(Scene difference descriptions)
◆ ◆ ◆ ◆

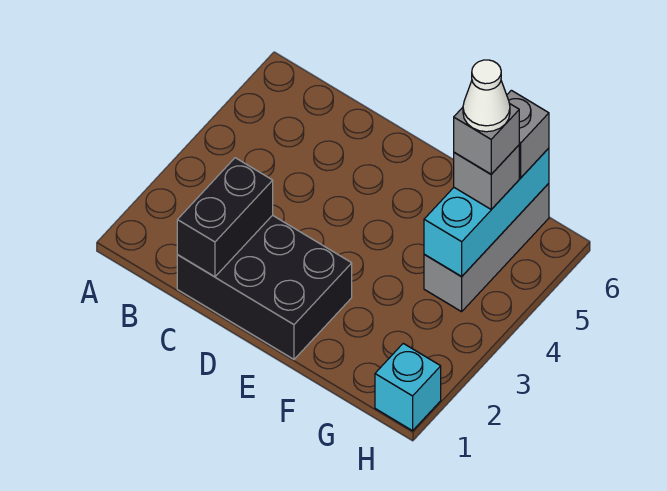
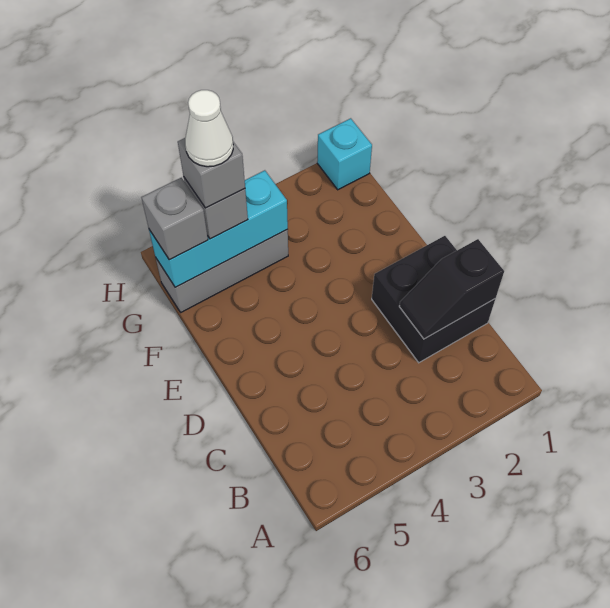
black brick C1:E2 level 1 -> black brick C1:D2 level 1
black brick C1:C2 level 2 -> black slope C1:C2 level 2 top 1

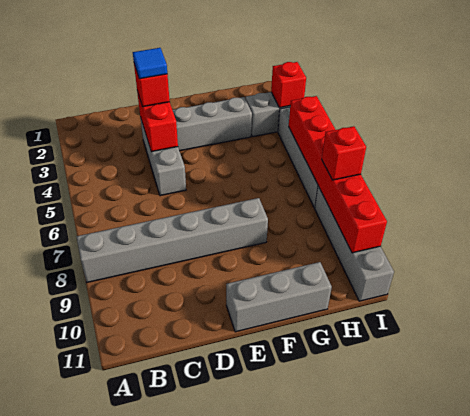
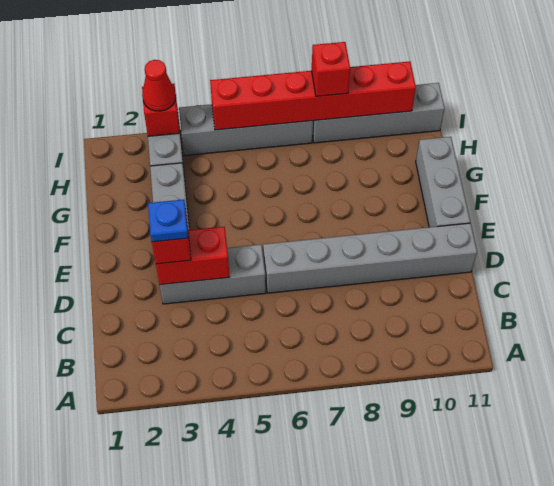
grey brick A8:F8 level 1 -> grey brick D6:D11 level 1
blue tile D3 level 4 -> blue plate D3 level 4
none -> red cone I3 level 3

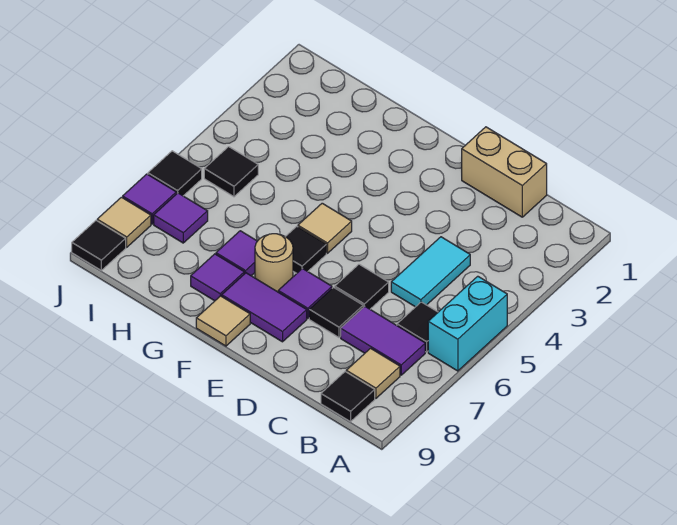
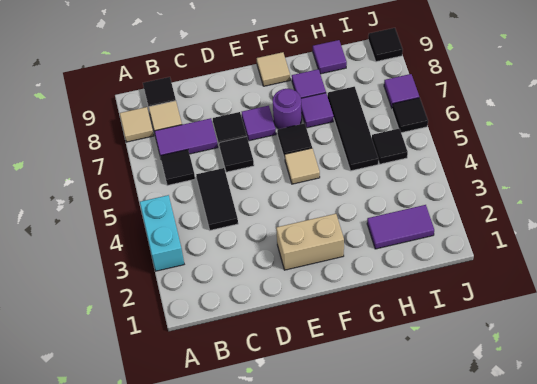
cyan brick A5:A6 level 1 -> cyan brick A3:A4 level 1
tan brick C1:D1 level 1 -> tan brick E2:F2 level 1
cyan tile C4:C5 level 1 -> black tile C4:C5 level 1
purple tile E8:F8 level 1 -> purple tile H2:I2 level 1
tan round brick F7 level 1 -> purple round brick F7 level 1
none -> black tile H5:H7 level 1
purple tile I7 level 1 -> purple tile H9 level 1
tan tile J8 level 1 -> tan tile A8 level 1

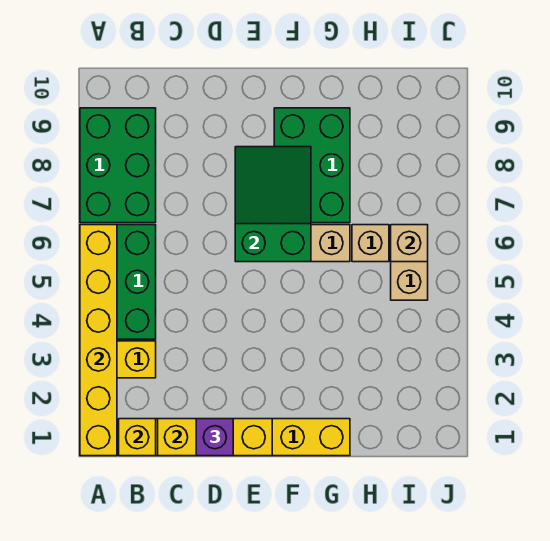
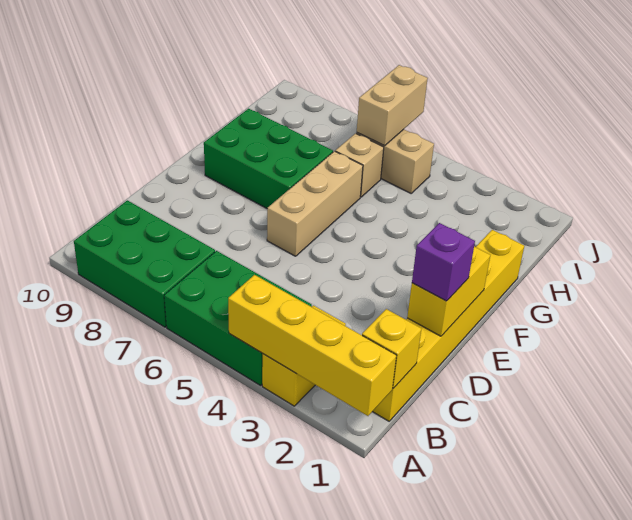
yellow brick A1:A6 level 2 -> yellow brick A1:A4 level 2
yellow brick C1:E1 level 2 -> yellow brick D1:E1 level 2
green slope E6:F8 level 2 top 6 -> none
tan brick I6 level 2 -> tan brick I6:J6 level 2

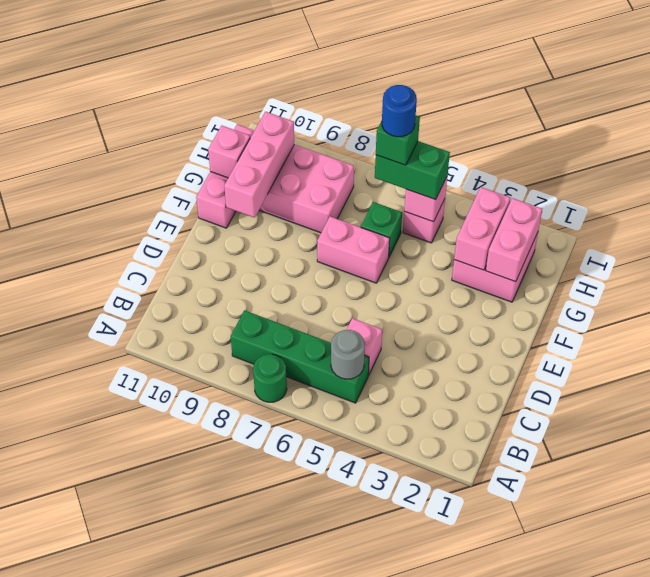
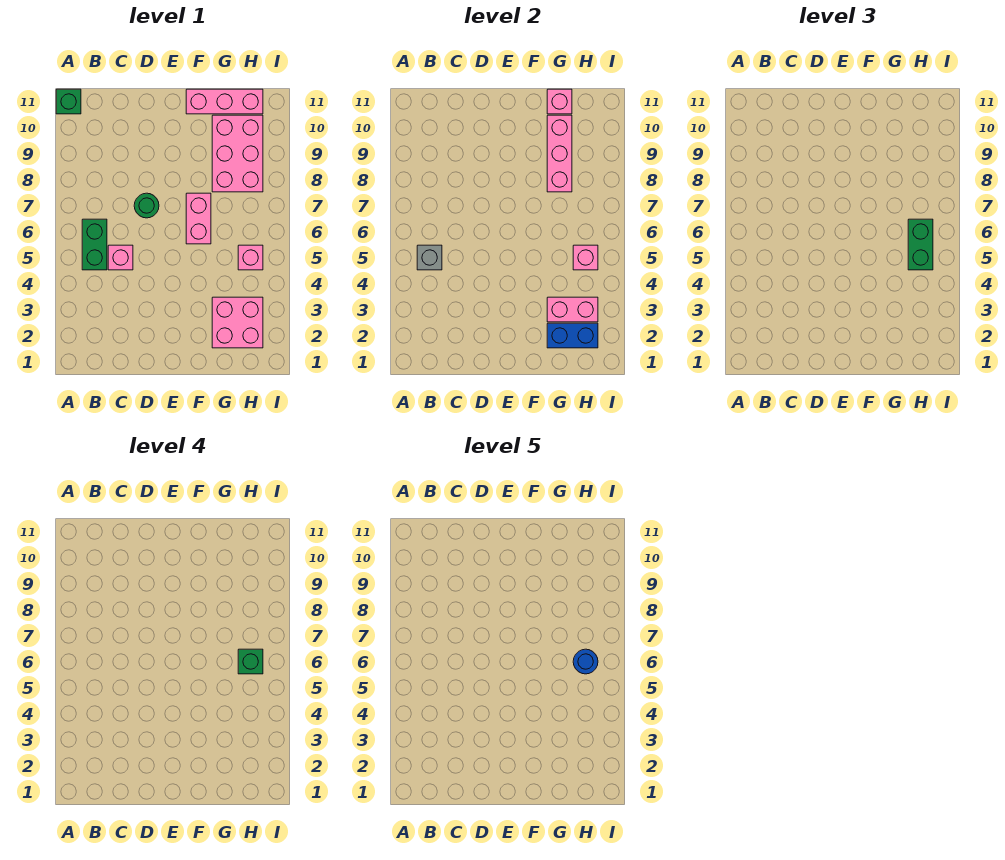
green round brick A7 level 1 -> green round brick D7 level 1
green brick B5:B8 level 1 -> green brick B5:B6 level 1
grey round brick B5 level 2 -> grey brick B5 level 2
pink brick F10:H10 level 2 -> pink brick G8:G10 level 2
pink brick G2:H2 level 2 -> blue brick G2:H2 level 2
green brick G6 level 1 -> green brick A11 level 1

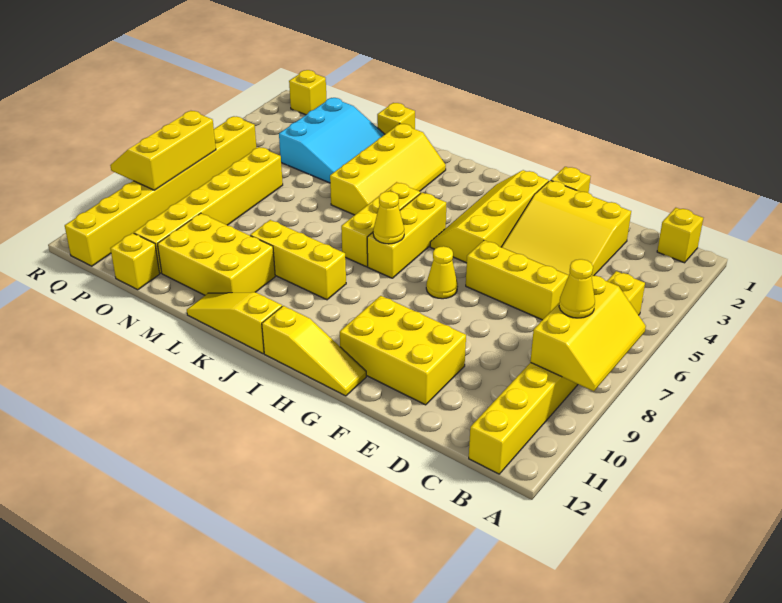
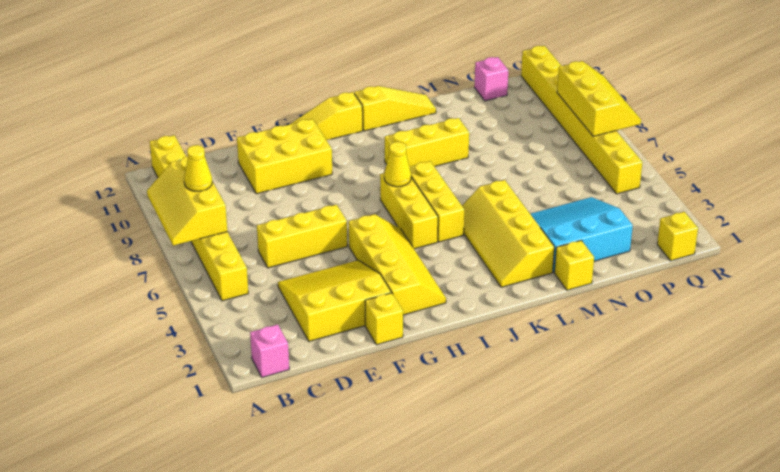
yellow brick B1 level 1 -> pink brick B1 level 1
yellow cone G7 level 1 -> none
yellow brick L10:N11 level 1 -> none
cyan slope M2:O4 level 1 top O -> cyan slope M2:O4 level 1 top 2
yellow brick O6:O11 level 1 -> none
yellow brick O12 level 1 -> pink brick O12 level 1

◆ ◆ ◆ ◆

• To do:
Please return only the lines above, starting at the line that has "green round brick A7" and ending at the line that has "pink brick G2:H2", keeping both and leaving each one unchanged.

• Output below:
green round brick A7 level 1 -> green round brick D7 level 1
green brick B5:B8 level 1 -> green brick B5:B6 level 1
grey round brick B5 level 2 -> grey brick B5 level 2
pink brick F10:H10 level 2 -> pink brick G8:G10 level 2
pink brick G2:H2 level 2 -> blue brick G2:H2 level 2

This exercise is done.